--- start ---

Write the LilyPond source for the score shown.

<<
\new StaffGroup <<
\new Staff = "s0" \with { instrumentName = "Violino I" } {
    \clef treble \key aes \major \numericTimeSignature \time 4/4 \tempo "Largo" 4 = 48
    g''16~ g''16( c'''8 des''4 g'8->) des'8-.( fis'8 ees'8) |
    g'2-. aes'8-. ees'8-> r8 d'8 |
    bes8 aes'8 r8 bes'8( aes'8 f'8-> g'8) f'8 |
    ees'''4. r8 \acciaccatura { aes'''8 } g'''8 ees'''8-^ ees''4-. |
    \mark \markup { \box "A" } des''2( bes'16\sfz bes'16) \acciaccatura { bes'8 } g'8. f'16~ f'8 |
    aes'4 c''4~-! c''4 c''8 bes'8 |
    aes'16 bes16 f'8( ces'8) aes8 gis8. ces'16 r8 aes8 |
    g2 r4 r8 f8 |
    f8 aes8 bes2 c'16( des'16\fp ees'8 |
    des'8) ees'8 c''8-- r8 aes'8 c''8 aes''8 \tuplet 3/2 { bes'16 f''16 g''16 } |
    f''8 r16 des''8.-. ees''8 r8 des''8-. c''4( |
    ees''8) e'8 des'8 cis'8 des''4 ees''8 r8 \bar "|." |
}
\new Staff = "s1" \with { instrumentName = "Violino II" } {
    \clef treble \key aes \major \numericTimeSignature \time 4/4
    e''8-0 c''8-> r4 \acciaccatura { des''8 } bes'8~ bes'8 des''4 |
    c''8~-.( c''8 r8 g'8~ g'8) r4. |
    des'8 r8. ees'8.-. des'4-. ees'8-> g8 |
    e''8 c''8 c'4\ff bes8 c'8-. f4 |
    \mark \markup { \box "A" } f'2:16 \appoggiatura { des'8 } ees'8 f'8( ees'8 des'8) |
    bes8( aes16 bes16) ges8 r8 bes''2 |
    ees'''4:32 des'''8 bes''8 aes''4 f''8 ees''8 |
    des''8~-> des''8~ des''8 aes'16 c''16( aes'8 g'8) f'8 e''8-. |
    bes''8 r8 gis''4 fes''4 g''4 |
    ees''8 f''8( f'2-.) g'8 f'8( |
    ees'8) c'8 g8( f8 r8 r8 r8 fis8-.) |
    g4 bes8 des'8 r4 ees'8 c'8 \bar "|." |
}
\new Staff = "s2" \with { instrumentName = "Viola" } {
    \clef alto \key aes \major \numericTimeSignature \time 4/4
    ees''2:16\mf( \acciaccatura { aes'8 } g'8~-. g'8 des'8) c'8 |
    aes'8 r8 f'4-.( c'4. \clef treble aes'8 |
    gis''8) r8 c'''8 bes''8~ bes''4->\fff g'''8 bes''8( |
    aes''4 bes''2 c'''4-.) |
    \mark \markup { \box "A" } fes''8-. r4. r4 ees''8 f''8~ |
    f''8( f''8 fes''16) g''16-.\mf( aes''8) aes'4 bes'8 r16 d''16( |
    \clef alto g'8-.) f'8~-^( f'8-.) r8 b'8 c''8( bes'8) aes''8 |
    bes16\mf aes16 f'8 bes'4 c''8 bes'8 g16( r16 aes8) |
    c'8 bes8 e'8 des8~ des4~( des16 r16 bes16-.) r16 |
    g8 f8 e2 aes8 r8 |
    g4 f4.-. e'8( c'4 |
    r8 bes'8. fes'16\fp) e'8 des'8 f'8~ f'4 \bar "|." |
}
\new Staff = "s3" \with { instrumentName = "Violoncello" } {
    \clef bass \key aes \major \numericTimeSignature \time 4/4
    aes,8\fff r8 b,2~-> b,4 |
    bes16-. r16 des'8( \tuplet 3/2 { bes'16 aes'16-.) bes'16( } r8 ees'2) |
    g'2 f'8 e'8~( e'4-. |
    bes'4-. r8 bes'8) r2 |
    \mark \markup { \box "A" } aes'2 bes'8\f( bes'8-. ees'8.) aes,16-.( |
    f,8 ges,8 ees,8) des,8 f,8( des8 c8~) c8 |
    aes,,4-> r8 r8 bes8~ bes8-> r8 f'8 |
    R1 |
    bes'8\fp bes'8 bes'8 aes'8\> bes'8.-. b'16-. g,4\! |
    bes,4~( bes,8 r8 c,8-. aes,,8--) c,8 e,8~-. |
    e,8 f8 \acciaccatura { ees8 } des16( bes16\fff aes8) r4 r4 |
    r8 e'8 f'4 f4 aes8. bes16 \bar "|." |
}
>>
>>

--- end ---

WHAT THE TASK ASKS:
Pick out each line of the items that contains the string "time", and copy those lines. Case counts.

FINISHED TASK:
    \clef treble \key aes \major \numericTimeSignature \time 4/4 \tempo "Largo" 4 = 48
    \clef treble \key aes \major \numericTimeSignature \time 4/4
    \clef alto \key aes \major \numericTimeSignature \time 4/4
    \clef bass \key aes \major \numericTimeSignature \time 4/4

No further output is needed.